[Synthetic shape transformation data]
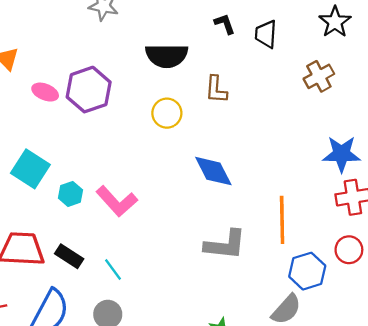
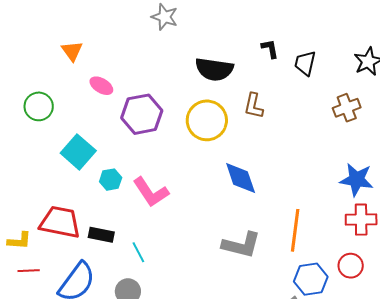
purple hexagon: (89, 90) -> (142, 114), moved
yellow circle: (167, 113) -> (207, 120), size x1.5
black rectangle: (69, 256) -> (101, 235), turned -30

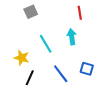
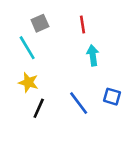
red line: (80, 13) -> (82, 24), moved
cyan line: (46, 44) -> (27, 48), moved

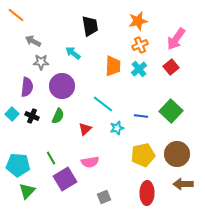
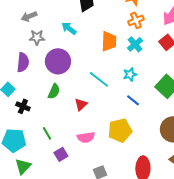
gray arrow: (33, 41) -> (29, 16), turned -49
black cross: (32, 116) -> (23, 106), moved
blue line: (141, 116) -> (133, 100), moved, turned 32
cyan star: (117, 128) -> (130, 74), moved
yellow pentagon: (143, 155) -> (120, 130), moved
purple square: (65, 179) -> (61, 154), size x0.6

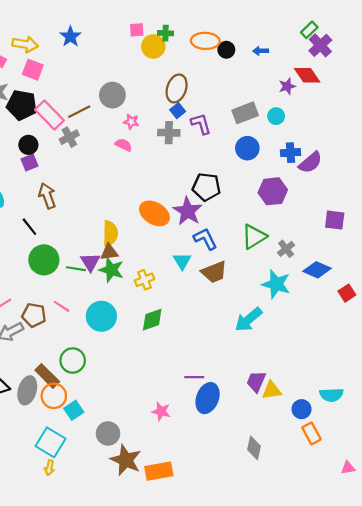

» Task goal:
The copy you write out must match the entries word for word, minus their pictures.

» Answer area:
purple hexagon: (89, 90) -> (142, 114), moved
yellow circle: (167, 113) -> (207, 120), size x1.5
black rectangle: (69, 256) -> (101, 235), turned -30

red line: (80, 13) -> (82, 24), moved
cyan line: (46, 44) -> (27, 48), moved

gray arrow: (33, 41) -> (29, 16), turned -49
black cross: (32, 116) -> (23, 106), moved
blue line: (141, 116) -> (133, 100), moved, turned 32
cyan star: (117, 128) -> (130, 74), moved
yellow pentagon: (143, 155) -> (120, 130), moved
purple square: (65, 179) -> (61, 154), size x0.6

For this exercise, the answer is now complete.